MATERIAL SUPPLIED START

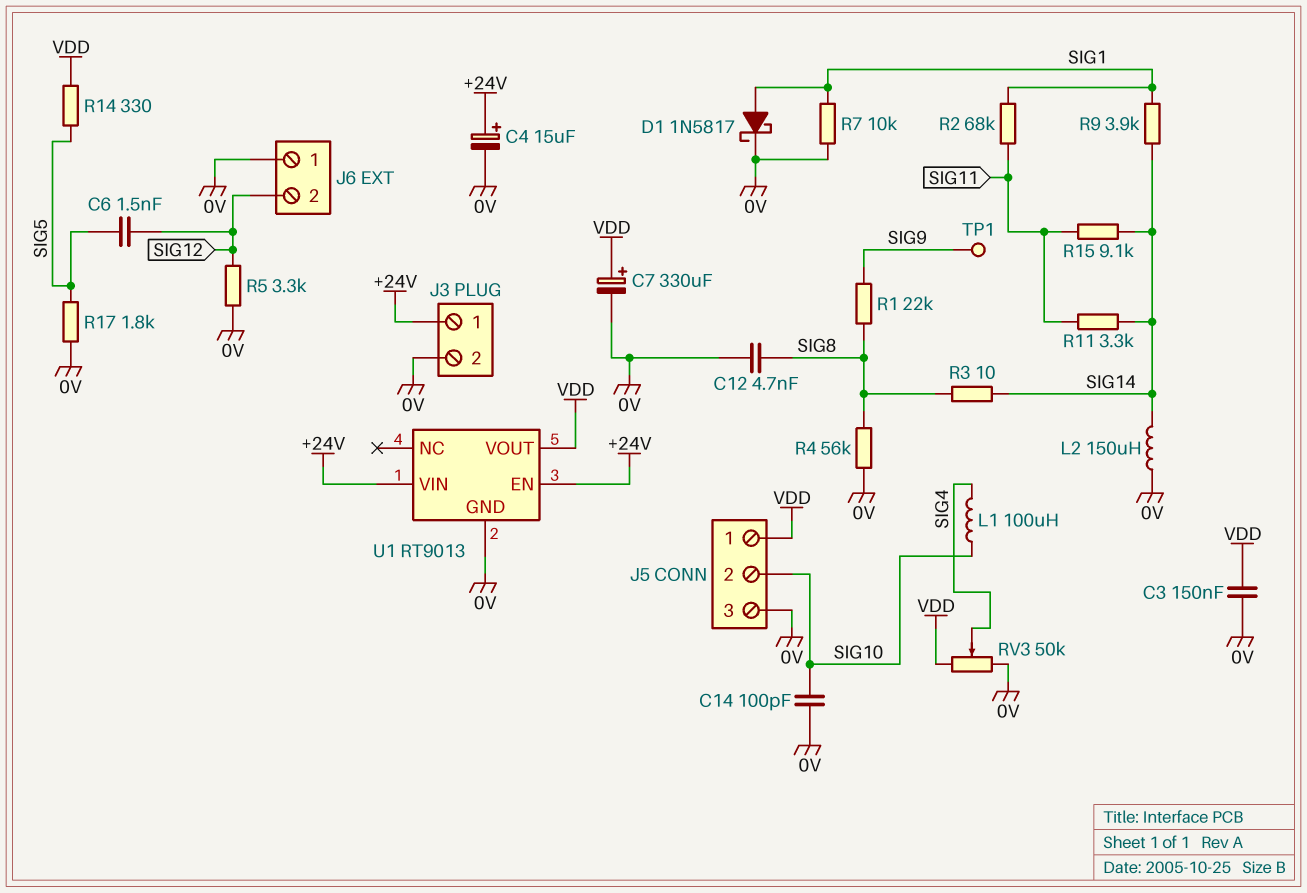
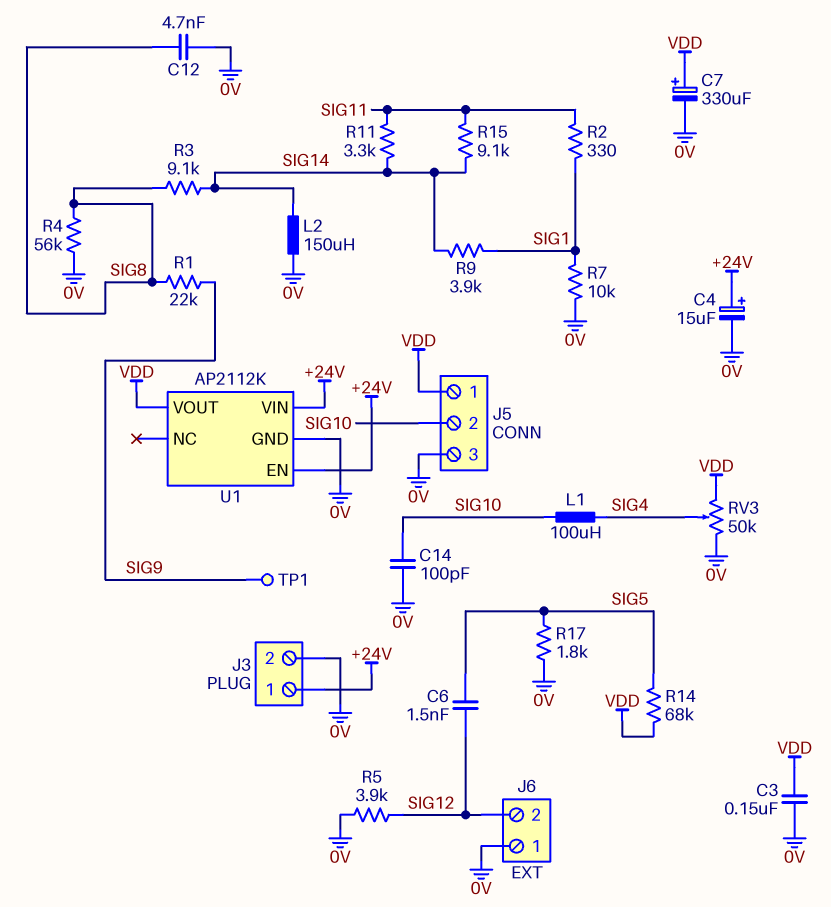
D1: schottky 1N5817 (A SIG1, K 0V) -> none
R2: 68k (SIG1, SIG11) -> 330 (SIG1, SIG11)
R3: 10 (SIG8, SIG14) -> 9.1k (SIG8, SIG14)
R5: 3.3k (0V, SIG12) -> 3.9k (0V, SIG12)
R14: 330 (SIG5, VDD) -> 68k (SIG5, VDD)
U1: RT9013 -> AP2112K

MATERIAL SUPPLIED END

• [WHAT THE EXERCISE ASKS]:
Repeat the material above verbatim, with no pictures in the output.

• [RESULT FOR THIS EXERCISE]:
D1: schottky 1N5817 (A SIG1, K 0V) -> none
R2: 68k (SIG1, SIG11) -> 330 (SIG1, SIG11)
R3: 10 (SIG8, SIG14) -> 9.1k (SIG8, SIG14)
R5: 3.3k (0V, SIG12) -> 3.9k (0V, SIG12)
R14: 330 (SIG5, VDD) -> 68k (SIG5, VDD)
U1: RT9013 -> AP2112K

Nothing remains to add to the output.